Assignment. Copy, exactly and without additions, every line in the records below from the one holding "grey cap: 8 -> 7" through the one holding "turquoise padlock: 4 -> 5", both ends included.

Input material.
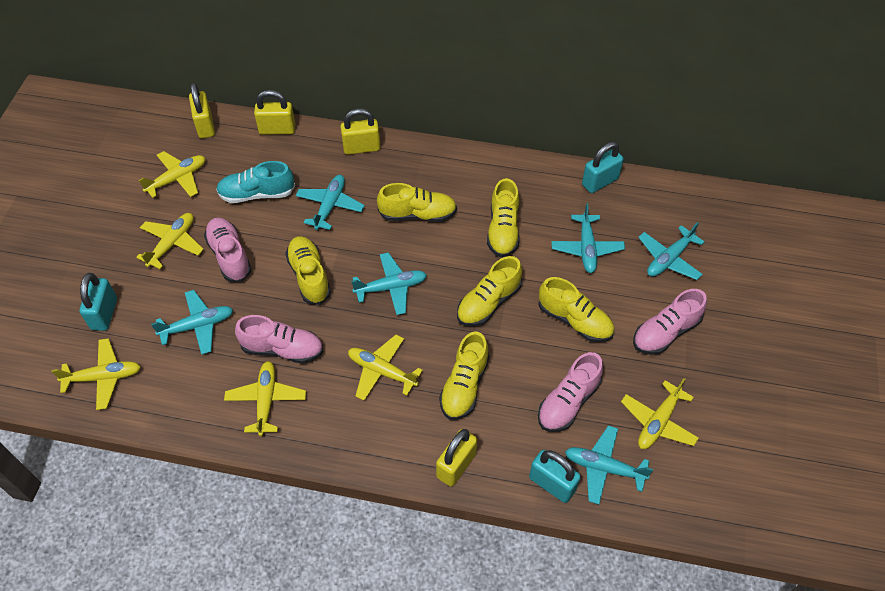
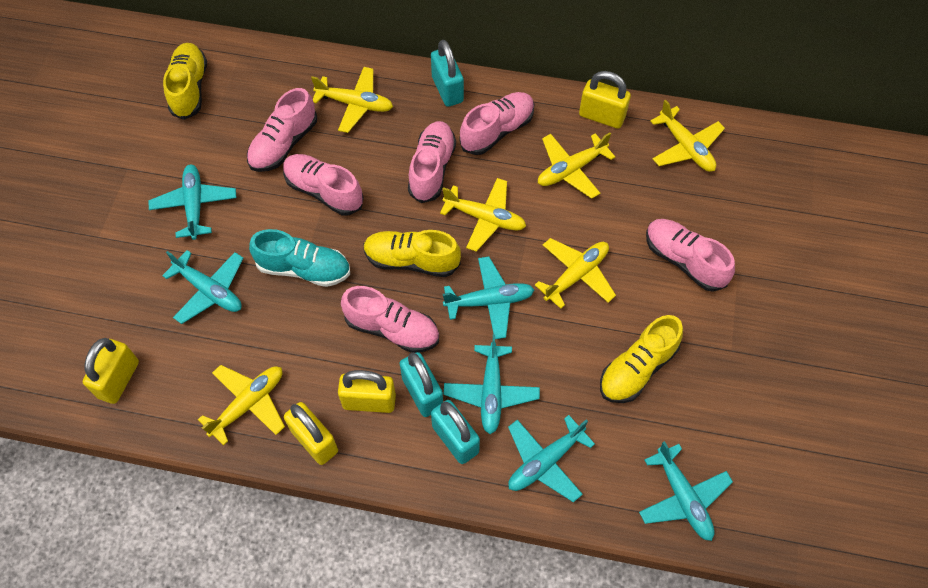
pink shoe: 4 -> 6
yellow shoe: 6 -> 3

--

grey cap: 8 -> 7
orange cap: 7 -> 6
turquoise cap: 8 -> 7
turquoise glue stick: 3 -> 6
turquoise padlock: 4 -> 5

Answer below.
grey cap: 8 -> 7
orange cap: 7 -> 6
turquoise cap: 8 -> 7
turquoise glue stick: 3 -> 6
turquoise padlock: 4 -> 5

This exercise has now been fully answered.